Filter the records below for the word "degrees". Copy each line that holds it.

Source data.

- - - -

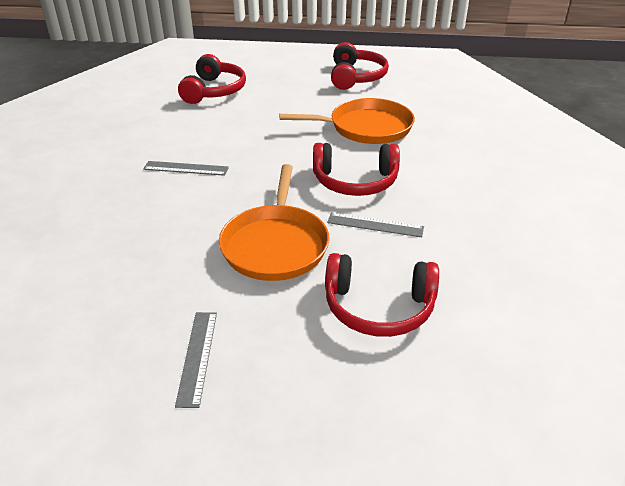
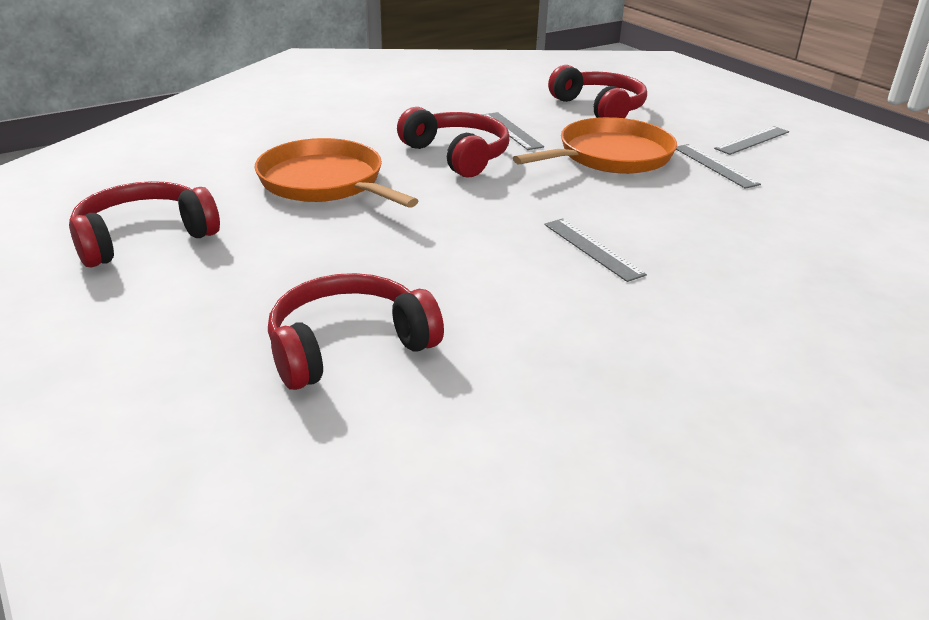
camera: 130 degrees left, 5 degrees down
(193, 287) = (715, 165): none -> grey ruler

- - - -

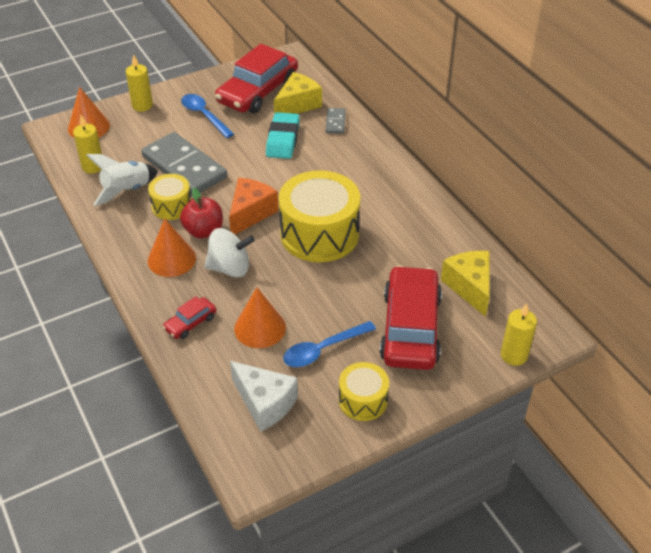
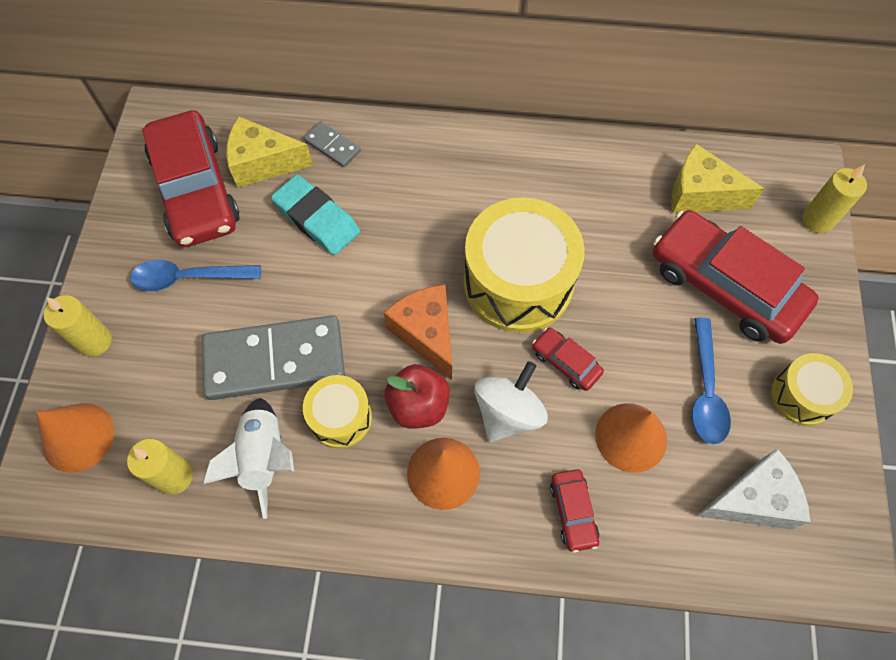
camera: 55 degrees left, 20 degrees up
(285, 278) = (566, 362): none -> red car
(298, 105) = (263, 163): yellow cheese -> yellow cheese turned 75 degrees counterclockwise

- - - -

Written solution.
camera: 130 degrees left, 5 degrees down
camera: 55 degrees left, 20 degrees up
(298, 105) = (263, 163): yellow cheese -> yellow cheese turned 75 degrees counterclockwise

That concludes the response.